_What is required:_
Going line by line through the entries, count those containing "button" and state only the result.

_Exercise input:_
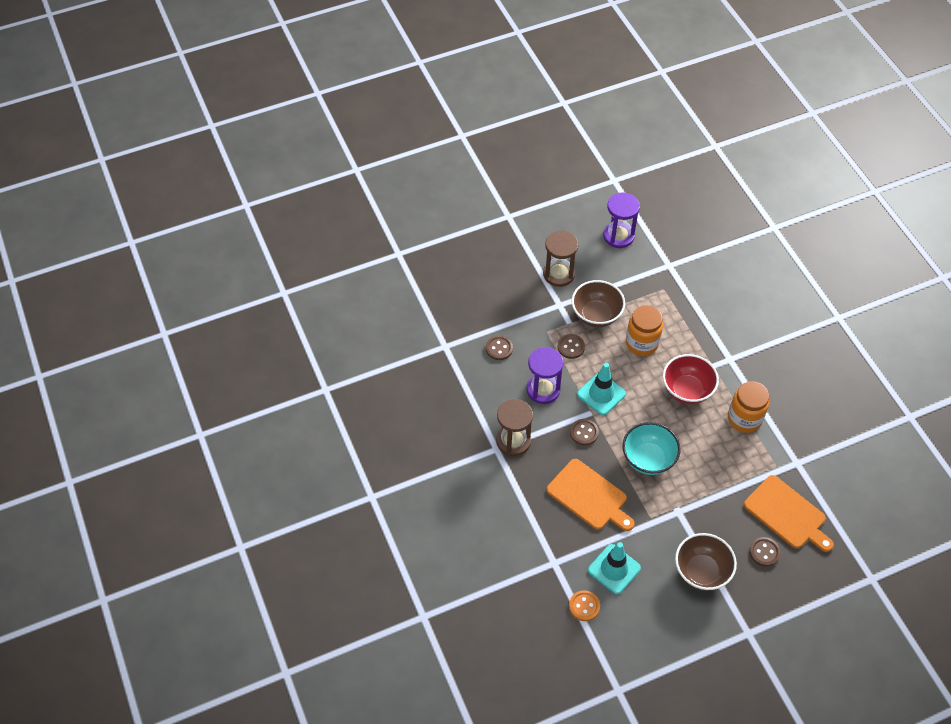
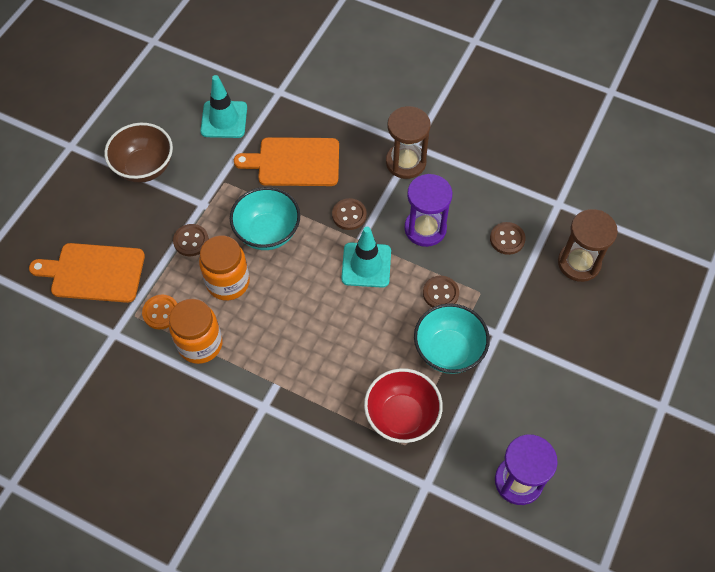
camera: 140 degrees right, 5 degrees up
(558, 274) = (534, 372): brown hourglass -> brown hourglass (579, 263)
(584, 606) = (226, 77): orange button -> orange button (161, 312)
(596, 315) = (448, 351): brown bowl -> turquoise bowl
(641, 343) = (373, 353): orange jar -> orange jar (228, 282)
(687, 390) = (283, 333): red bowl -> red bowl (401, 416)
(764, 552) = (96, 222): brown button -> brown button (191, 241)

_Solution to this task:_
2